- YOUR INSTRUCTIONS
Retype, word for word, only the lines from the one containing "brown brick L1:L4" through the last line of the listing below. Pictures do not belong in the result.

- DATA EXCERPTS
__________________________________________________

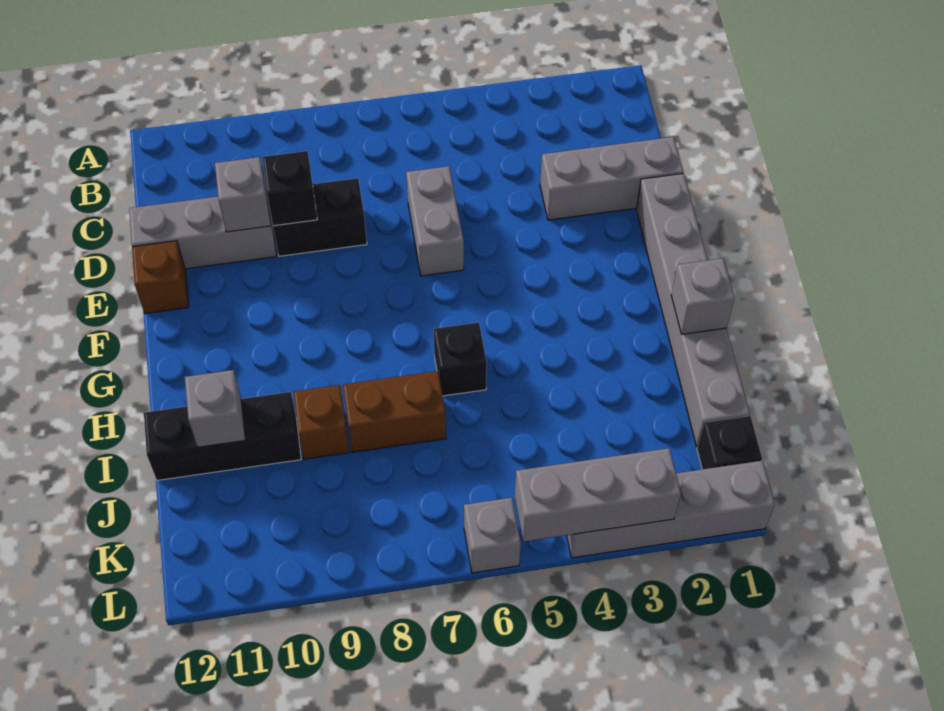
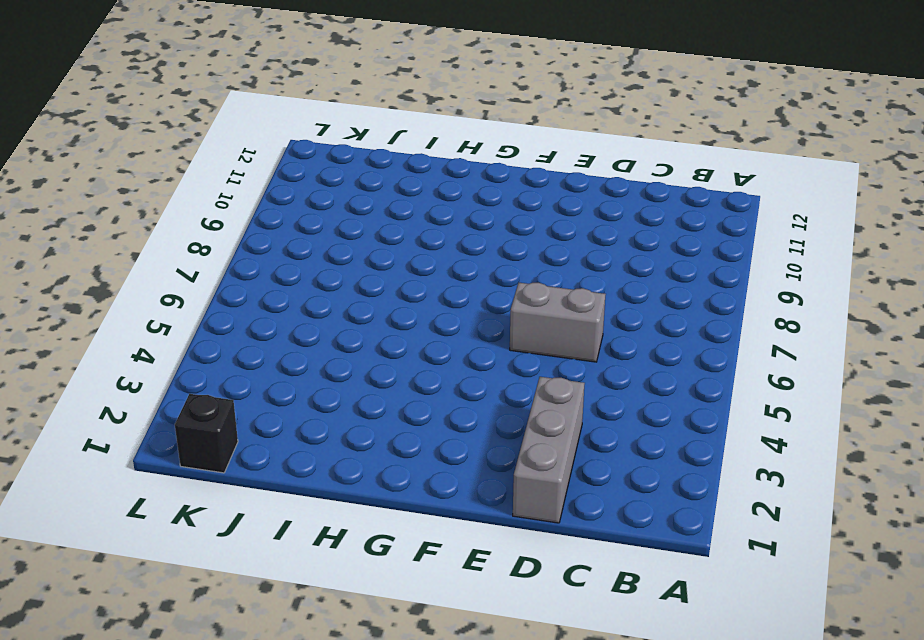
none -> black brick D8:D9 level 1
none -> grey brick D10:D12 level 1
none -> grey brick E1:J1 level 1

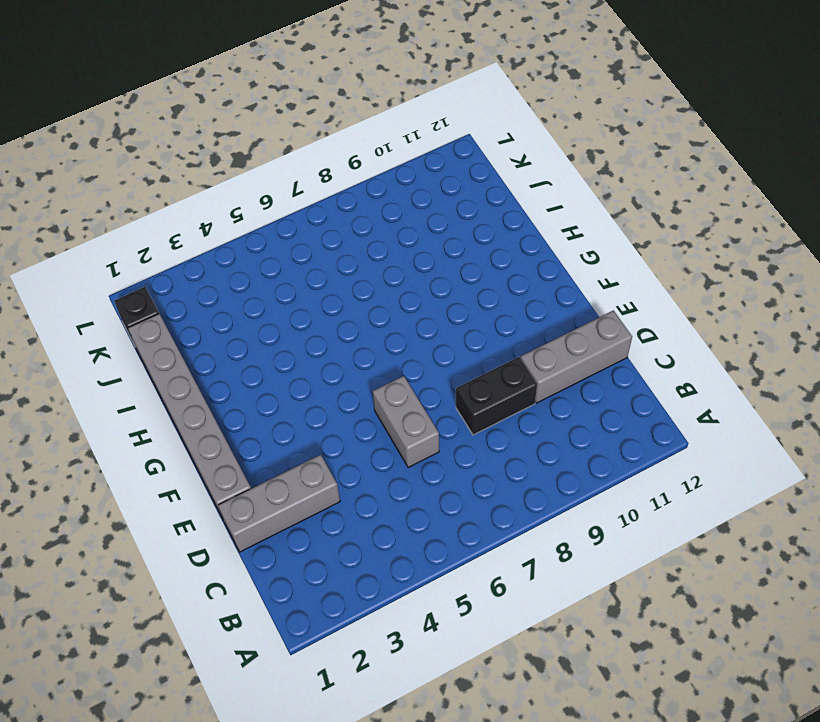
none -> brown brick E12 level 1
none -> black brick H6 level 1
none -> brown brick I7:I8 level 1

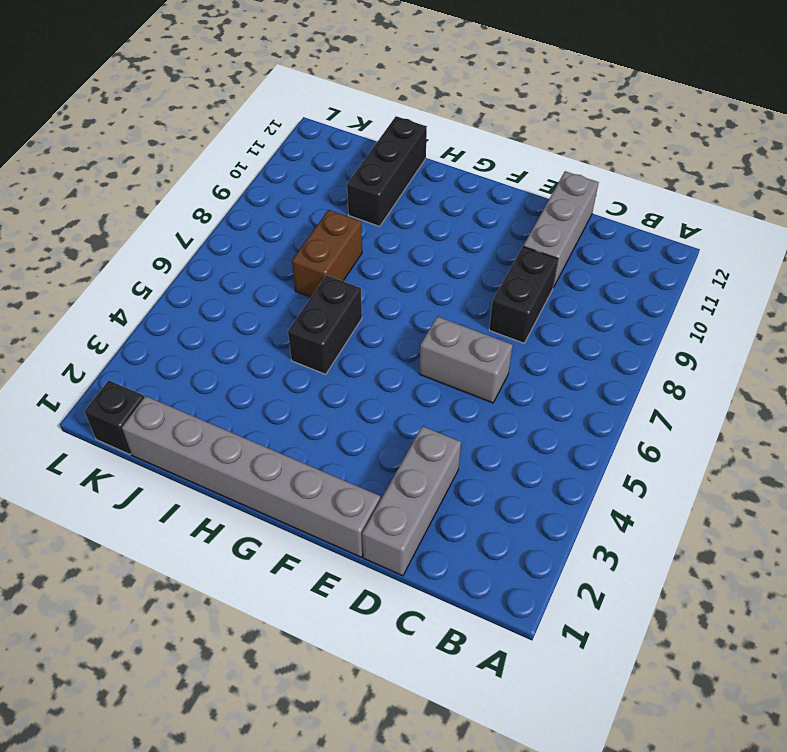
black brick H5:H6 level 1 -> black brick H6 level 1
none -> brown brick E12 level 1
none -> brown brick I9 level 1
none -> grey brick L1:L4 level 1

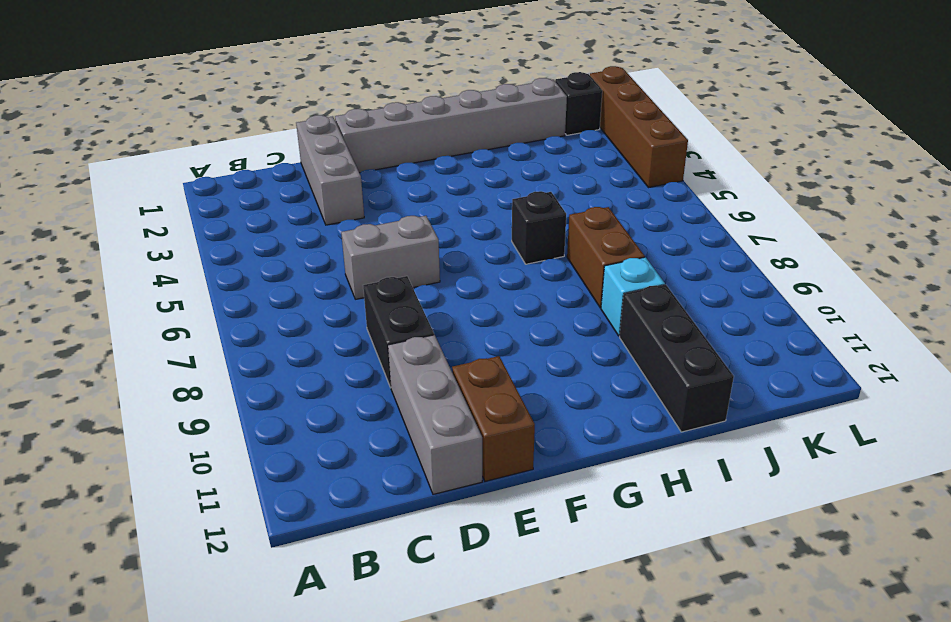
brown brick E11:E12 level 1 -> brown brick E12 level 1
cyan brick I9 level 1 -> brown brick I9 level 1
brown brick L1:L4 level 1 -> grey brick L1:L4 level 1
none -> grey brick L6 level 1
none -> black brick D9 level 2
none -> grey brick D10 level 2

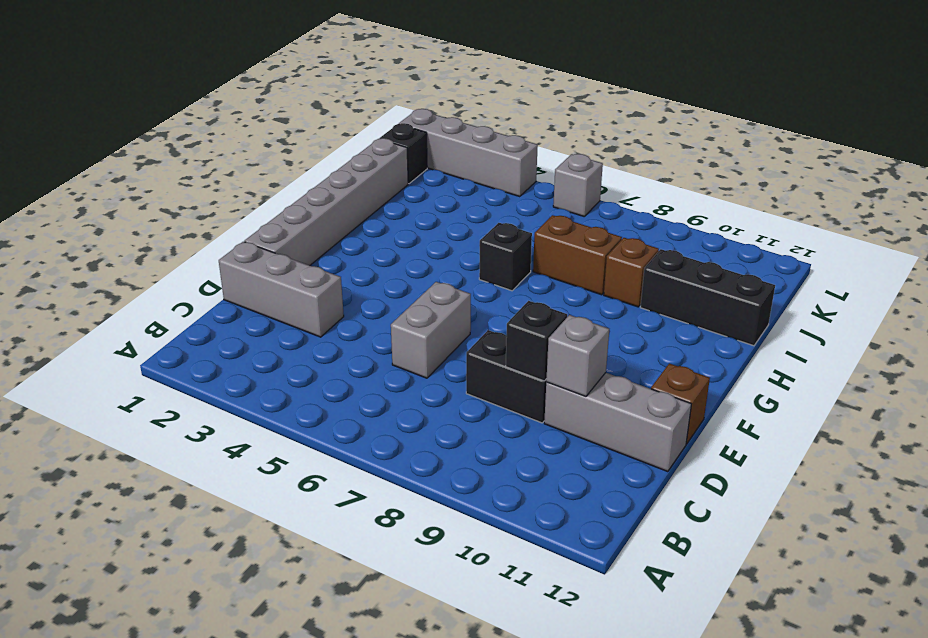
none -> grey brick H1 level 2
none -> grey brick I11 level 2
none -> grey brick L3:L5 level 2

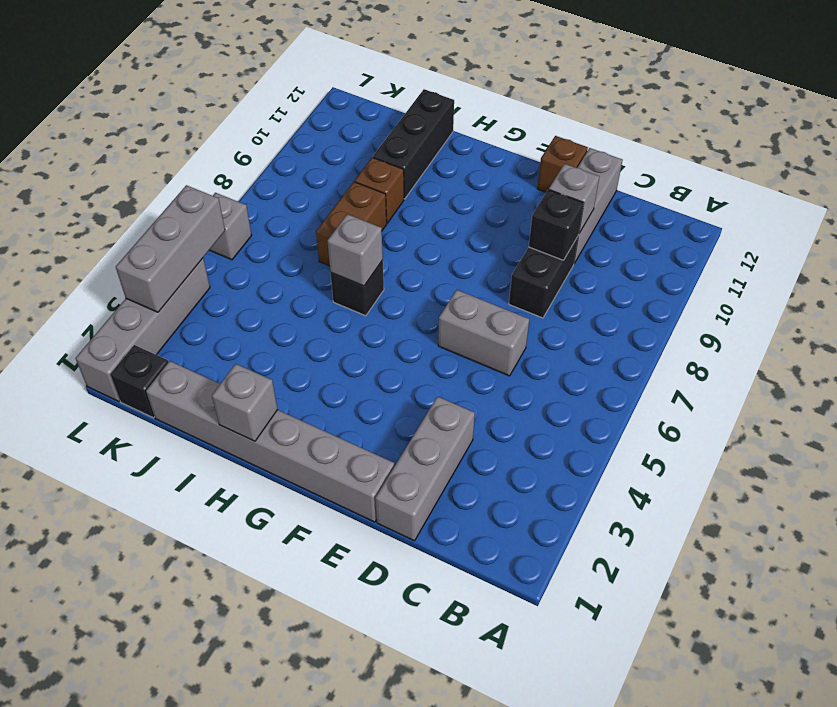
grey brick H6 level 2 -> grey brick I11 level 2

__________________________________________________

- ANSWER FOR THIS EXERCISE
brown brick L1:L4 level 1 -> grey brick L1:L4 level 1
none -> grey brick L6 level 1
none -> black brick D9 level 2
none -> grey brick D10 level 2

none -> grey brick H1 level 2
none -> grey brick I11 level 2
none -> grey brick L3:L5 level 2

grey brick H6 level 2 -> grey brick I11 level 2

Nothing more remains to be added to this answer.